*** Opening of RECORDS FOR THIS TASK ***

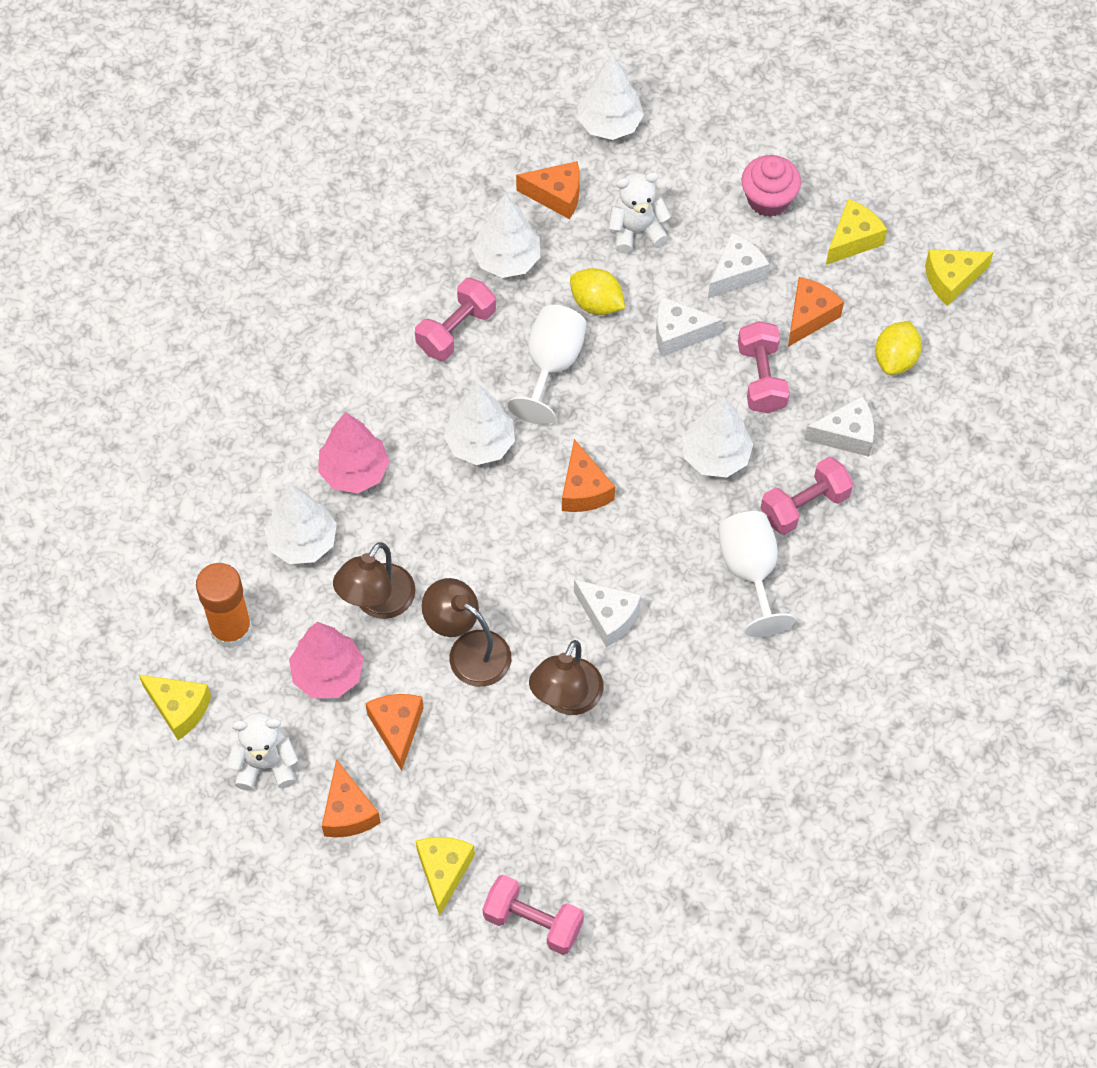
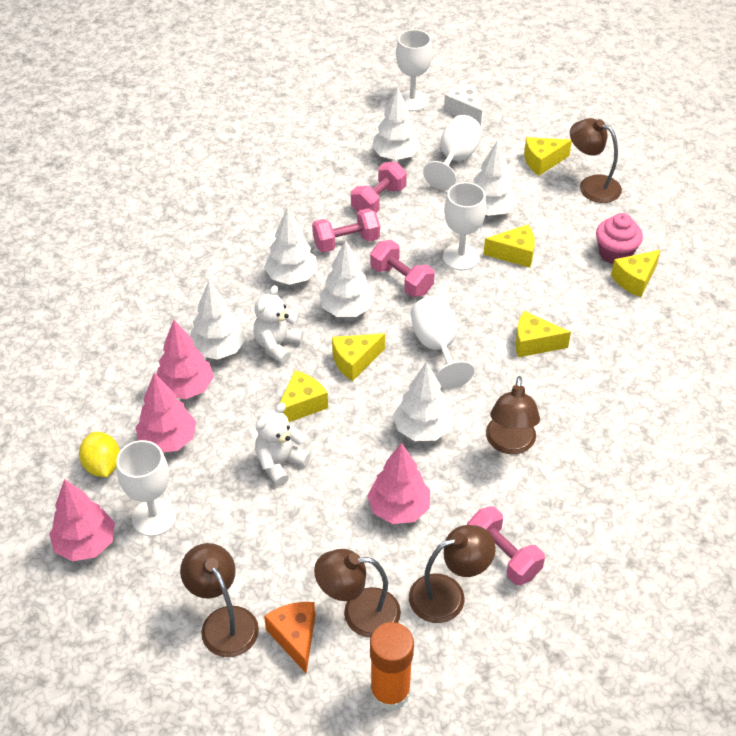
brown lamp: 3 -> 5
orange cheese: 5 -> 1
pink tree: 2 -> 4
white cheese: 4 -> 1
white goblet: 2 -> 5
white tree: 5 -> 6
yellow cheese: 4 -> 6
yellow lemon: 2 -> 1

*** Close of RECORDS FOR THIS TASK ***

DIRECTIONS. For every line in the data above that has the string "white", return that line.

SOLUTION TO THIS PROBLEM.
white cheese: 4 -> 1
white goblet: 2 -> 5
white tree: 5 -> 6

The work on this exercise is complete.